#### Listed records
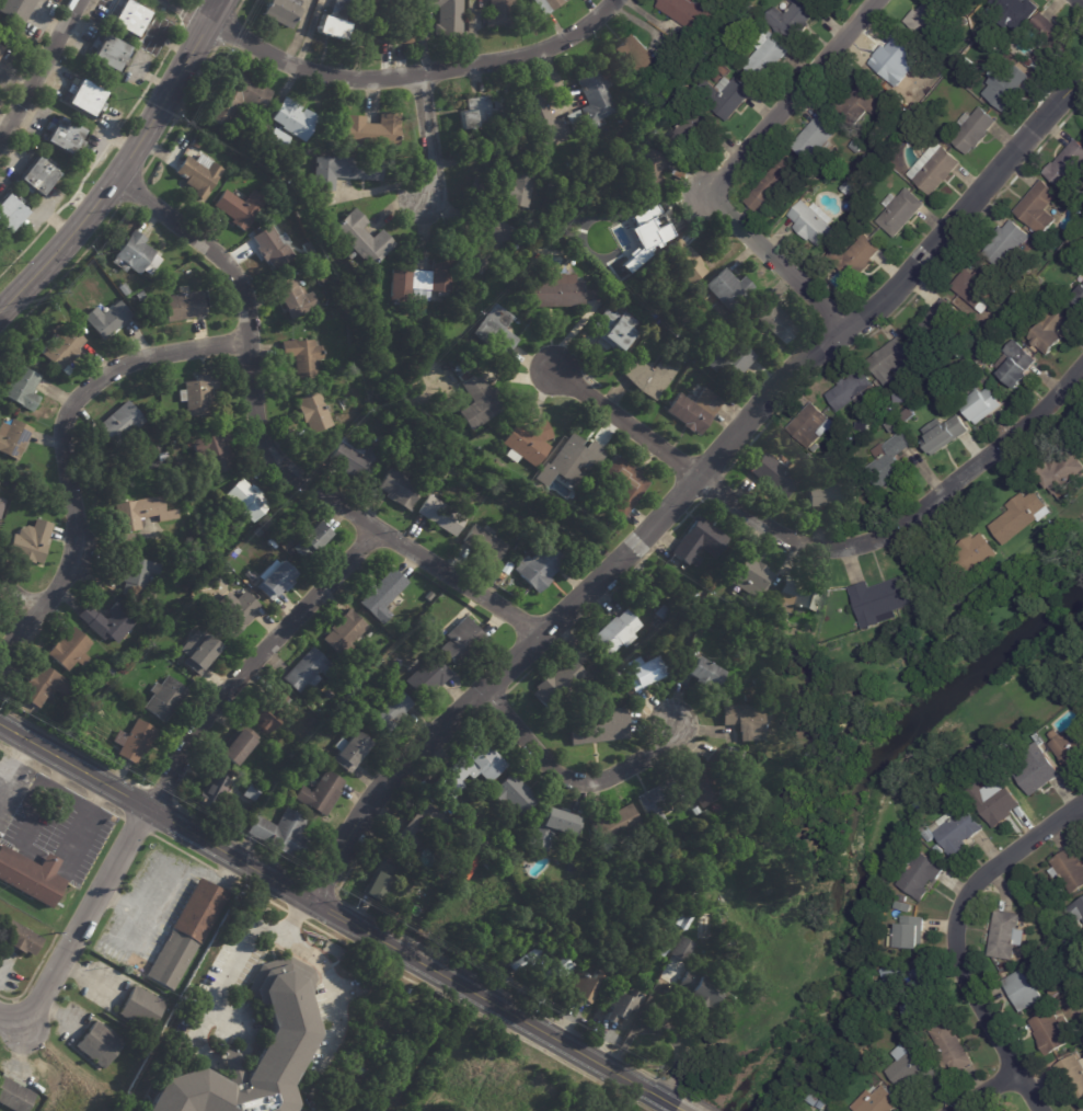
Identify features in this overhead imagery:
road: (1078, 4)
road: (237, 5)
building: (546, 5)
building: (339, 6)
building: (16, 9)
road: (193, 10)
road: (217, 10)
building: (280, 10)
building: (1011, 11)
road: (187, 13)
building: (500, 13)
building: (687, 14)
building: (447, 17)
building: (792, 17)
building: (926, 17)
building: (131, 18)
building: (394, 21)
road: (225, 28)
building: (331, 28)
building: (731, 28)
building: (1051, 40)
building: (0, 46)
building: (0, 48)
building: (110, 52)
building: (767, 55)
building: (643, 59)
building: (892, 59)
building: (1029, 62)
building: (967, 63)
building: (1007, 64)
building: (723, 69)
road: (40, 70)
building: (940, 71)
road: (415, 75)
building: (1008, 88)
building: (594, 93)
building: (724, 96)
building: (88, 97)
building: (238, 98)
road: (790, 100)
building: (860, 101)
road: (180, 109)
building: (481, 112)
building: (542, 117)
building: (293, 118)
building: (574, 120)
building: (371, 129)
building: (688, 129)
building: (968, 129)
building: (65, 136)
building: (815, 137)
building: (277, 138)
road: (425, 138)
building: (333, 144)
building: (196, 145)
building: (855, 146)
road: (98, 157)
building: (1067, 165)
building: (930, 167)
building: (652, 169)
building: (344, 170)
building: (198, 174)
road: (118, 175)
building: (38, 176)
building: (810, 180)
building: (768, 184)
building: (841, 185)
road: (129, 188)
building: (503, 189)
building: (238, 206)
building: (1035, 207)
building: (895, 209)
building: (10, 212)
building: (808, 222)
building: (643, 226)
building: (362, 238)
building: (484, 243)
building: (1006, 243)
building: (1076, 244)
building: (272, 245)
building: (306, 248)
building: (136, 254)
building: (853, 255)
building: (682, 263)
road: (780, 268)
road: (62, 275)
building: (420, 280)
building: (977, 287)
building: (728, 288)
building: (122, 289)
building: (554, 291)
building: (138, 296)
building: (294, 298)
building: (1077, 301)
building: (182, 306)
building: (965, 310)
building: (105, 319)
building: (773, 319)
building: (613, 327)
building: (942, 329)
building: (495, 331)
building: (1050, 332)
building: (32, 342)
building: (327, 342)
building: (60, 347)
building: (976, 354)
building: (302, 356)
building: (892, 358)
building: (731, 361)
building: (1016, 364)
building: (461, 370)
building: (651, 374)
building: (22, 389)
building: (851, 389)
building: (198, 393)
building: (480, 400)
building: (981, 405)
building: (694, 409)
building: (313, 412)
building: (908, 413)
building: (895, 417)
road: (626, 421)
building: (119, 422)
building: (808, 425)
building: (862, 427)
building: (945, 434)
building: (12, 438)
building: (528, 440)
building: (775, 444)
road: (268, 447)
building: (174, 448)
road: (66, 450)
building: (215, 451)
building: (108, 455)
building: (162, 457)
building: (574, 458)
building: (352, 459)
building: (888, 461)
building: (1061, 469)
building: (774, 474)
building: (427, 482)
building: (623, 484)
road: (689, 486)
building: (397, 488)
building: (830, 493)
building: (246, 499)
building: (1, 502)
building: (142, 512)
building: (440, 515)
building: (1021, 517)
road: (905, 520)
building: (29, 541)
building: (310, 541)
building: (699, 542)
building: (484, 544)
building: (969, 556)
building: (506, 567)
building: (539, 568)
building: (225, 573)
building: (500, 576)
building: (749, 576)
building: (251, 578)
building: (274, 578)
building: (138, 579)
road: (19, 595)
building: (382, 595)
building: (798, 596)
building: (881, 600)
building: (238, 612)
building: (661, 613)
building: (423, 621)
building: (112, 622)
building: (150, 627)
building: (344, 631)
building: (615, 632)
building: (462, 642)
building: (876, 642)
building: (939, 647)
building: (197, 649)
building: (68, 650)
building: (778, 669)
building: (109, 671)
building: (306, 671)
building: (642, 673)
building: (698, 674)
building: (427, 678)
building: (557, 680)
building: (42, 686)
building: (750, 698)
building: (73, 699)
building: (164, 699)
building: (344, 708)
building: (388, 710)
building: (268, 711)
building: (358, 717)
building: (748, 720)
building: (596, 725)
building: (72, 730)
building: (132, 741)
building: (1007, 745)
building: (238, 746)
road: (3, 748)
building: (1069, 748)
building: (349, 752)
building: (734, 753)
road: (17, 756)
road: (14, 764)
road: (38, 768)
building: (1038, 770)
building: (467, 772)
road: (173, 773)
road: (56, 778)
road: (571, 779)
building: (276, 784)
building: (704, 785)
road: (74, 788)
building: (250, 792)
building: (209, 793)
building: (320, 794)
building: (513, 796)
road: (72, 797)
road: (93, 799)
building: (994, 799)
road: (44, 803)
building: (658, 803)
road: (112, 809)
building: (694, 810)
building: (705, 813)
road: (84, 819)
road: (137, 824)
building: (237, 828)
building: (424, 828)
building: (552, 828)
building: (614, 828)
building: (958, 832)
building: (280, 833)
building: (929, 834)
road: (183, 851)
building: (940, 851)
building: (474, 861)
road: (1011, 861)
road: (165, 868)
building: (1069, 871)
road: (225, 875)
building: (921, 875)
building: (32, 876)
building: (380, 880)
building: (61, 894)
road: (261, 896)
building: (904, 906)
building: (199, 910)
building: (1078, 912)
road: (295, 915)
road: (338, 915)
building: (683, 921)
building: (705, 926)
road: (132, 929)
building: (908, 936)
building: (18, 937)
building: (1005, 937)
building: (661, 950)
building: (683, 950)
building: (171, 959)
building: (524, 964)
building: (1020, 965)
road: (5, 966)
building: (1077, 971)
road: (230, 972)
road: (323, 972)
road: (32, 974)
building: (554, 974)
building: (893, 976)
road: (89, 978)
building: (1072, 982)
building: (584, 989)
building: (1057, 990)
building: (1022, 991)
building: (703, 994)
building: (919, 995)
building: (1062, 1003)
building: (621, 1006)
building: (141, 1007)
road: (477, 1014)
road: (226, 1017)
road: (990, 1023)
road: (665, 1027)
building: (1050, 1033)
building: (286, 1039)
building: (98, 1044)
building: (951, 1048)
building: (361, 1071)
building: (911, 1074)
building: (1072, 1078)
road: (982, 1090)
building: (14, 1095)
building: (876, 1101)
building: (817, 1103)
road: (681, 1108)
building: (1082, 1108)
building: (1082, 1110)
########
▶ What is expected: Reproduce all lines above exactly. Leave the images out.

▶ Output:
Identify features in this overhead imagery:
road: (1078, 4)
road: (237, 5)
building: (546, 5)
building: (339, 6)
building: (16, 9)
road: (193, 10)
road: (217, 10)
building: (280, 10)
building: (1011, 11)
road: (187, 13)
building: (500, 13)
building: (687, 14)
building: (447, 17)
building: (792, 17)
building: (926, 17)
building: (131, 18)
building: (394, 21)
road: (225, 28)
building: (331, 28)
building: (731, 28)
building: (1051, 40)
building: (0, 46)
building: (0, 48)
building: (110, 52)
building: (767, 55)
building: (643, 59)
building: (892, 59)
building: (1029, 62)
building: (967, 63)
building: (1007, 64)
building: (723, 69)
road: (40, 70)
building: (940, 71)
road: (415, 75)
building: (1008, 88)
building: (594, 93)
building: (724, 96)
building: (88, 97)
building: (238, 98)
road: (790, 100)
building: (860, 101)
road: (180, 109)
building: (481, 112)
building: (542, 117)
building: (293, 118)
building: (574, 120)
building: (371, 129)
building: (688, 129)
building: (968, 129)
building: (65, 136)
building: (815, 137)
building: (277, 138)
road: (425, 138)
building: (333, 144)
building: (196, 145)
building: (855, 146)
road: (98, 157)
building: (1067, 165)
building: (930, 167)
building: (652, 169)
building: (344, 170)
building: (198, 174)
road: (118, 175)
building: (38, 176)
building: (810, 180)
building: (768, 184)
building: (841, 185)
road: (129, 188)
building: (503, 189)
building: (238, 206)
building: (1035, 207)
building: (895, 209)
building: (10, 212)
building: (808, 222)
building: (643, 226)
building: (362, 238)
building: (484, 243)
building: (1006, 243)
building: (1076, 244)
building: (272, 245)
building: (306, 248)
building: (136, 254)
building: (853, 255)
building: (682, 263)
road: (780, 268)
road: (62, 275)
building: (420, 280)
building: (977, 287)
building: (728, 288)
building: (122, 289)
building: (554, 291)
building: (138, 296)
building: (294, 298)
building: (1077, 301)
building: (182, 306)
building: (965, 310)
building: (105, 319)
building: (773, 319)
building: (613, 327)
building: (942, 329)
building: (495, 331)
building: (1050, 332)
building: (32, 342)
building: (327, 342)
building: (60, 347)
building: (976, 354)
building: (302, 356)
building: (892, 358)
building: (731, 361)
building: (1016, 364)
building: (461, 370)
building: (651, 374)
building: (22, 389)
building: (851, 389)
building: (198, 393)
building: (480, 400)
building: (981, 405)
building: (694, 409)
building: (313, 412)
building: (908, 413)
building: (895, 417)
road: (626, 421)
building: (119, 422)
building: (808, 425)
building: (862, 427)
building: (945, 434)
building: (12, 438)
building: (528, 440)
building: (775, 444)
road: (268, 447)
building: (174, 448)
road: (66, 450)
building: (215, 451)
building: (108, 455)
building: (162, 457)
building: (574, 458)
building: (352, 459)
building: (888, 461)
building: (1061, 469)
building: (774, 474)
building: (427, 482)
building: (623, 484)
road: (689, 486)
building: (397, 488)
building: (830, 493)
building: (246, 499)
building: (1, 502)
building: (142, 512)
building: (440, 515)
building: (1021, 517)
road: (905, 520)
building: (29, 541)
building: (310, 541)
building: (699, 542)
building: (484, 544)
building: (969, 556)
building: (506, 567)
building: (539, 568)
building: (225, 573)
building: (500, 576)
building: (749, 576)
building: (251, 578)
building: (274, 578)
building: (138, 579)
road: (19, 595)
building: (382, 595)
building: (798, 596)
building: (881, 600)
building: (238, 612)
building: (661, 613)
building: (423, 621)
building: (112, 622)
building: (150, 627)
building: (344, 631)
building: (615, 632)
building: (462, 642)
building: (876, 642)
building: (939, 647)
building: (197, 649)
building: (68, 650)
building: (778, 669)
building: (109, 671)
building: (306, 671)
building: (642, 673)
building: (698, 674)
building: (427, 678)
building: (557, 680)
building: (42, 686)
building: (750, 698)
building: (73, 699)
building: (164, 699)
building: (344, 708)
building: (388, 710)
building: (268, 711)
building: (358, 717)
building: (748, 720)
building: (596, 725)
building: (72, 730)
building: (132, 741)
building: (1007, 745)
building: (238, 746)
road: (3, 748)
building: (1069, 748)
building: (349, 752)
building: (734, 753)
road: (17, 756)
road: (14, 764)
road: (38, 768)
building: (1038, 770)
building: (467, 772)
road: (173, 773)
road: (56, 778)
road: (571, 779)
building: (276, 784)
building: (704, 785)
road: (74, 788)
building: (250, 792)
building: (209, 793)
building: (320, 794)
building: (513, 796)
road: (72, 797)
road: (93, 799)
building: (994, 799)
road: (44, 803)
building: (658, 803)
road: (112, 809)
building: (694, 810)
building: (705, 813)
road: (84, 819)
road: (137, 824)
building: (237, 828)
building: (424, 828)
building: (552, 828)
building: (614, 828)
building: (958, 832)
building: (280, 833)
building: (929, 834)
road: (183, 851)
building: (940, 851)
building: (474, 861)
road: (1011, 861)
road: (165, 868)
building: (1069, 871)
road: (225, 875)
building: (921, 875)
building: (32, 876)
building: (380, 880)
building: (61, 894)
road: (261, 896)
building: (904, 906)
building: (199, 910)
building: (1078, 912)
road: (295, 915)
road: (338, 915)
building: (683, 921)
building: (705, 926)
road: (132, 929)
building: (908, 936)
building: (18, 937)
building: (1005, 937)
building: (661, 950)
building: (683, 950)
building: (171, 959)
building: (524, 964)
building: (1020, 965)
road: (5, 966)
building: (1077, 971)
road: (230, 972)
road: (323, 972)
road: (32, 974)
building: (554, 974)
building: (893, 976)
road: (89, 978)
building: (1072, 982)
building: (584, 989)
building: (1057, 990)
building: (1022, 991)
building: (703, 994)
building: (919, 995)
building: (1062, 1003)
building: (621, 1006)
building: (141, 1007)
road: (477, 1014)
road: (226, 1017)
road: (990, 1023)
road: (665, 1027)
building: (1050, 1033)
building: (286, 1039)
building: (98, 1044)
building: (951, 1048)
building: (361, 1071)
building: (911, 1074)
building: (1072, 1078)
road: (982, 1090)
building: (14, 1095)
building: (876, 1101)
building: (817, 1103)
road: (681, 1108)
building: (1082, 1108)
building: (1082, 1110)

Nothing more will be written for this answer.